Coordinate-based object records:
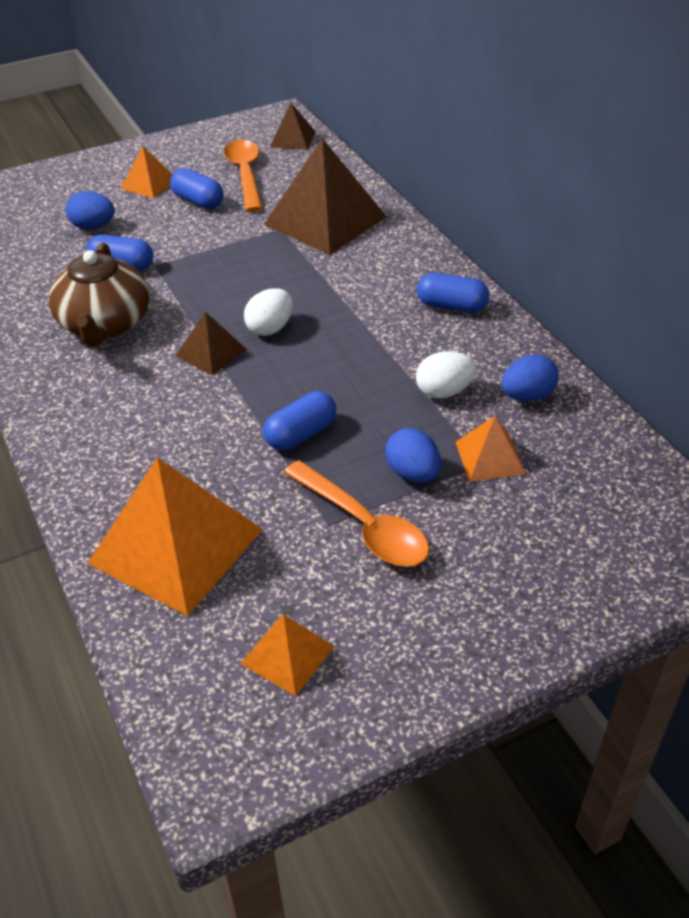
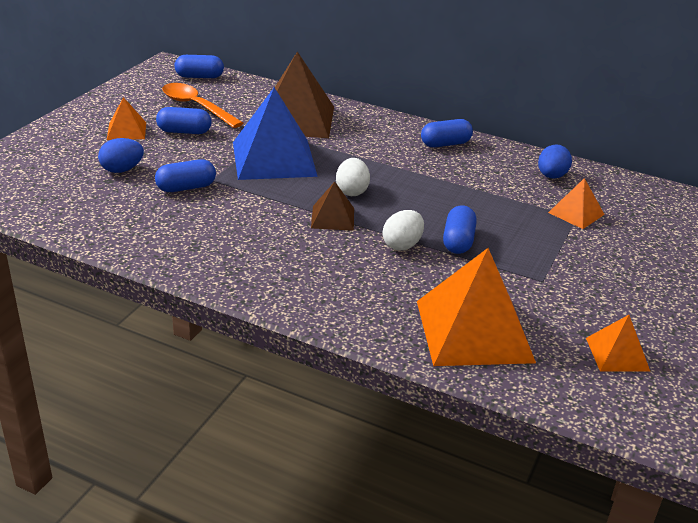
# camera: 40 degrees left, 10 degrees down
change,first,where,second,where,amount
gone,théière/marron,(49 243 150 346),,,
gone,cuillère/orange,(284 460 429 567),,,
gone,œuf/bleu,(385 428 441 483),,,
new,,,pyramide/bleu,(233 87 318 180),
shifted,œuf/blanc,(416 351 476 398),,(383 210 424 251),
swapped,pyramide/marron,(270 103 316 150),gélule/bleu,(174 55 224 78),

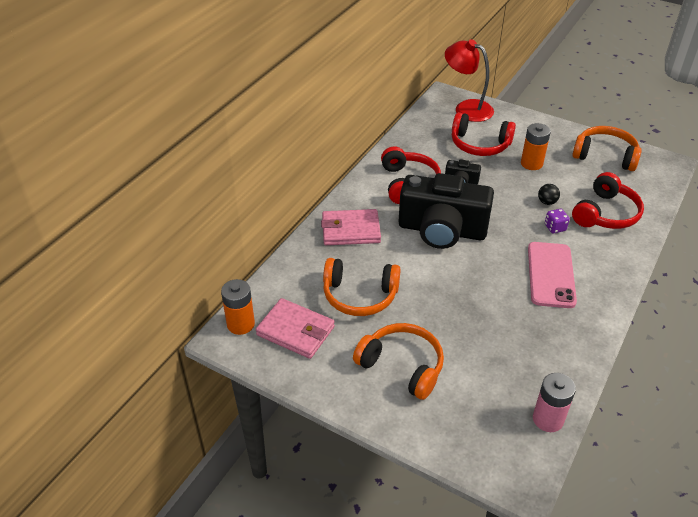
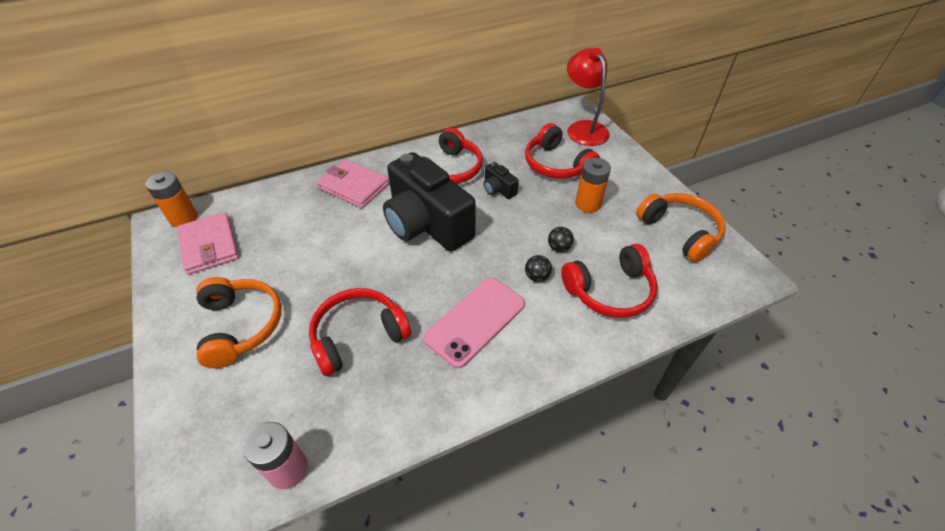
# camera: 35 degrees right, 5 degrees up
change,first,where,second,where,amount
gone,casque audio/orange,(323 258 401 316),,,
new,,,casque audio/rouge,(309 288 411 376),
swapped,dé/violet,(545 209 570 234),balle/noir,(525 255 552 282),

What you have to do | Pull each line containing the word "bleu" out of the data above.

Output of the exercise |
gone,œuf/bleu,(385 428 441 483),,,
new,,,pyramide/bleu,(233 87 318 180),
swapped,pyramide/marron,(270 103 316 150),gélule/bleu,(174 55 224 78),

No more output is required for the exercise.